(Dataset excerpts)
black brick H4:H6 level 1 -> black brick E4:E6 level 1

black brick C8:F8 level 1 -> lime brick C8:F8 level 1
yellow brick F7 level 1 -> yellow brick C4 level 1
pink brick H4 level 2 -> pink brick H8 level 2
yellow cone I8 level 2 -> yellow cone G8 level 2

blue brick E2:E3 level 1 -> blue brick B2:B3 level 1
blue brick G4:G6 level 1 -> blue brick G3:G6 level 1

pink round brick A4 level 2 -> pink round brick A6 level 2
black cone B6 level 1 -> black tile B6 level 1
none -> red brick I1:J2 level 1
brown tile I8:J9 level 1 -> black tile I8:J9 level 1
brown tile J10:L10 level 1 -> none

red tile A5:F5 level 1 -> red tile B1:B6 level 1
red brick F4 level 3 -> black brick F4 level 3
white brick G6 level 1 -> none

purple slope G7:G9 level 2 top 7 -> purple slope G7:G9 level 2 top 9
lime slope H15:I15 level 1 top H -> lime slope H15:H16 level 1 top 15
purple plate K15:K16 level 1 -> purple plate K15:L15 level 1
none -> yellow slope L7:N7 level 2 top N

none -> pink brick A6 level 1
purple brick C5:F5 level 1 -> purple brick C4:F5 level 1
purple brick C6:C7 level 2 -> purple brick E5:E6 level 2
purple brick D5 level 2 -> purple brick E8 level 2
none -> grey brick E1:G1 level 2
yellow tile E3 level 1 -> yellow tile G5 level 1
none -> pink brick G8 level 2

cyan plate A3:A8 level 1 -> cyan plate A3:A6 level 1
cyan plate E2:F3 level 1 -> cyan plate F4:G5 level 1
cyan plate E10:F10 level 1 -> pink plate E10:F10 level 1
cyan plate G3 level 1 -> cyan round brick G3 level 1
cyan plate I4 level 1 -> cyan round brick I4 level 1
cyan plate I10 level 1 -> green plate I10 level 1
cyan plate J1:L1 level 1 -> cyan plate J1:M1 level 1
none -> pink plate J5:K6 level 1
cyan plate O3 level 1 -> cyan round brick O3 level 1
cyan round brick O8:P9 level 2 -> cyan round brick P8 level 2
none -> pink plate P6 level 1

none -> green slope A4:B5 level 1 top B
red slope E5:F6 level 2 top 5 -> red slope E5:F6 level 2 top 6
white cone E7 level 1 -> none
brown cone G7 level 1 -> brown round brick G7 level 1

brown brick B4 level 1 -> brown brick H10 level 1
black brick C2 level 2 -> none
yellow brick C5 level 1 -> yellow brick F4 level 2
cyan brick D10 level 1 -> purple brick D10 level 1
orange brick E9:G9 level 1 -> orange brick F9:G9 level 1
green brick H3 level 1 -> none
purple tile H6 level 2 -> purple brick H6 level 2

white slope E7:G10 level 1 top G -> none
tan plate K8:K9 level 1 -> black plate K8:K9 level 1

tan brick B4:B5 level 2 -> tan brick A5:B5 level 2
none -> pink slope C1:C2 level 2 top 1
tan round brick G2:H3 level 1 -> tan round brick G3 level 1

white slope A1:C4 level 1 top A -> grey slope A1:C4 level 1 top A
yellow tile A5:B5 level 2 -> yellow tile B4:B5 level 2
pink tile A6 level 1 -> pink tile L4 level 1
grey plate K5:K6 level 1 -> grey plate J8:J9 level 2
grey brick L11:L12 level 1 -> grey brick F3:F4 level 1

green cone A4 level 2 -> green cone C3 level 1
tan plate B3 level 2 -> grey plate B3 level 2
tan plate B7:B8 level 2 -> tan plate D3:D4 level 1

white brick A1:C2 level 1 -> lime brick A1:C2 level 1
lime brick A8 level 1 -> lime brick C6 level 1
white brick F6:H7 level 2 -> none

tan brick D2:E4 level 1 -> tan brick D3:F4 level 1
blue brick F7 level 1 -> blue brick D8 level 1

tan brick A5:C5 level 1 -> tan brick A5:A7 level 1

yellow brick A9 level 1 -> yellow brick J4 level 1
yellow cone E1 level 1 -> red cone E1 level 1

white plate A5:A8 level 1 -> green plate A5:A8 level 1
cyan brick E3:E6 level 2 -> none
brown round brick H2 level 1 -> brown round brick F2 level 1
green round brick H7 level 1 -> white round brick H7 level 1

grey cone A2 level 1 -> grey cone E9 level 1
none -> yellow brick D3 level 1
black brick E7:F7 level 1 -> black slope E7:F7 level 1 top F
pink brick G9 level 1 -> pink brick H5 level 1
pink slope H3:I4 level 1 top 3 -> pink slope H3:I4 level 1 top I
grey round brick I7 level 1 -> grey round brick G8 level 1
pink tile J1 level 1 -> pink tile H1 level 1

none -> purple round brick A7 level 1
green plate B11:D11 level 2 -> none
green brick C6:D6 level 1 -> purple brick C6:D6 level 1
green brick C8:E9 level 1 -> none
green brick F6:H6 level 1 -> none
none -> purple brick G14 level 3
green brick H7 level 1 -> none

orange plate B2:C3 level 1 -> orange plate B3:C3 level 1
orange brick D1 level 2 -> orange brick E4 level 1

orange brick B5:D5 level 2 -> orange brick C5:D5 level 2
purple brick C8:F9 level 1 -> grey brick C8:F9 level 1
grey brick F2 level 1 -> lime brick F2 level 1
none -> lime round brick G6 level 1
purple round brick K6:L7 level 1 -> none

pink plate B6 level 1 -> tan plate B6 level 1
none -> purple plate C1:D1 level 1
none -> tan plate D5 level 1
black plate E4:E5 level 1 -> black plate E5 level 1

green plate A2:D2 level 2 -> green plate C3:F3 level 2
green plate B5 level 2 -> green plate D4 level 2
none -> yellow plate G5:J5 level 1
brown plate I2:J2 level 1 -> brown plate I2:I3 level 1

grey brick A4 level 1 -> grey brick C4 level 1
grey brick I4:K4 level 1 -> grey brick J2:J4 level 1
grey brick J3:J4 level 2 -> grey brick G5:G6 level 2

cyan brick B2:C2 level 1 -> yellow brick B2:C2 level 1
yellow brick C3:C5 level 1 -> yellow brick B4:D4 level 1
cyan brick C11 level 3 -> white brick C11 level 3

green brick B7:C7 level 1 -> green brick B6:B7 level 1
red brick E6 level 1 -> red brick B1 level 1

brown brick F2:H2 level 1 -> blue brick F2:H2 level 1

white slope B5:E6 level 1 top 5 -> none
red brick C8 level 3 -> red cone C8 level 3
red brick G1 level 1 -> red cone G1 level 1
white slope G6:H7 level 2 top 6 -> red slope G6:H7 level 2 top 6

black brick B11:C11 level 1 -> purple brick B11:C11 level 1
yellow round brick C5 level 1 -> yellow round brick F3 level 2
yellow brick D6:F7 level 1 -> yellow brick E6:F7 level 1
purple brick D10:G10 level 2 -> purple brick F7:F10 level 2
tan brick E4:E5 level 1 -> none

Try it –
Set down again, word for word, the stretch of records from the line with "orange brick B5:D5" to the line with "pink plate B6 level 1 -> tan plate B6 level 1", both of those lines included.

Written answer –
orange brick B5:D5 level 2 -> orange brick C5:D5 level 2
purple brick C8:F9 level 1 -> grey brick C8:F9 level 1
grey brick F2 level 1 -> lime brick F2 level 1
none -> lime round brick G6 level 1
purple round brick K6:L7 level 1 -> none

pink plate B6 level 1 -> tan plate B6 level 1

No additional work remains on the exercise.